Task goal
Every line of the data below should be printed exactly.

Source records
..........
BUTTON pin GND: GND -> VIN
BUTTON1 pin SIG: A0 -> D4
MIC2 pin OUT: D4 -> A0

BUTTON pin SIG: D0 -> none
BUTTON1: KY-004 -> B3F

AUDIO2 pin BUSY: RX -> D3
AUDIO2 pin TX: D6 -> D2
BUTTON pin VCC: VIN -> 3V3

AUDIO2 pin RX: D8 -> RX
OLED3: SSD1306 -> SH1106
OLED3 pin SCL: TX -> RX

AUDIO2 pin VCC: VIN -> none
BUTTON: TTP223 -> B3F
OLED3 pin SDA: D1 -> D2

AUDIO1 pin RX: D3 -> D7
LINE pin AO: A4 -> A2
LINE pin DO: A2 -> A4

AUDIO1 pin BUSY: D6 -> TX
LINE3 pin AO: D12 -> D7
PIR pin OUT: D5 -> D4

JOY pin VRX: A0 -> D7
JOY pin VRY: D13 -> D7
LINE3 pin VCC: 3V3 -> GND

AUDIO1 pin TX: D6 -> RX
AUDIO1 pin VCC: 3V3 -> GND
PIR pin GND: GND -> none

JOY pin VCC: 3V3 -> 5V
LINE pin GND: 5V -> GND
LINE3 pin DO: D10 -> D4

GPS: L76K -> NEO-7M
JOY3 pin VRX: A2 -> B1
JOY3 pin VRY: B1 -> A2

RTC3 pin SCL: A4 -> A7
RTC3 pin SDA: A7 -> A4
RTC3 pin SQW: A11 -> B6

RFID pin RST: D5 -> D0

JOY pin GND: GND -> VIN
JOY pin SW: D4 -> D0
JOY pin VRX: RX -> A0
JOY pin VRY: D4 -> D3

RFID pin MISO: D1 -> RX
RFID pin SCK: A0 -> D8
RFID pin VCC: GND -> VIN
..........
Task output
BUTTON pin GND: GND -> VIN
BUTTON1 pin SIG: A0 -> D4
MIC2 pin OUT: D4 -> A0

BUTTON pin SIG: D0 -> none
BUTTON1: KY-004 -> B3F

AUDIO2 pin BUSY: RX -> D3
AUDIO2 pin TX: D6 -> D2
BUTTON pin VCC: VIN -> 3V3

AUDIO2 pin RX: D8 -> RX
OLED3: SSD1306 -> SH1106
OLED3 pin SCL: TX -> RX

AUDIO2 pin VCC: VIN -> none
BUTTON: TTP223 -> B3F
OLED3 pin SDA: D1 -> D2

AUDIO1 pin RX: D3 -> D7
LINE pin AO: A4 -> A2
LINE pin DO: A2 -> A4

AUDIO1 pin BUSY: D6 -> TX
LINE3 pin AO: D12 -> D7
PIR pin OUT: D5 -> D4

JOY pin VRX: A0 -> D7
JOY pin VRY: D13 -> D7
LINE3 pin VCC: 3V3 -> GND

AUDIO1 pin TX: D6 -> RX
AUDIO1 pin VCC: 3V3 -> GND
PIR pin GND: GND -> none

JOY pin VCC: 3V3 -> 5V
LINE pin GND: 5V -> GND
LINE3 pin DO: D10 -> D4

GPS: L76K -> NEO-7M
JOY3 pin VRX: A2 -> B1
JOY3 pin VRY: B1 -> A2

RTC3 pin SCL: A4 -> A7
RTC3 pin SDA: A7 -> A4
RTC3 pin SQW: A11 -> B6

RFID pin RST: D5 -> D0

JOY pin GND: GND -> VIN
JOY pin SW: D4 -> D0
JOY pin VRX: RX -> A0
JOY pin VRY: D4 -> D3

RFID pin MISO: D1 -> RX
RFID pin SCK: A0 -> D8
RFID pin VCC: GND -> VIN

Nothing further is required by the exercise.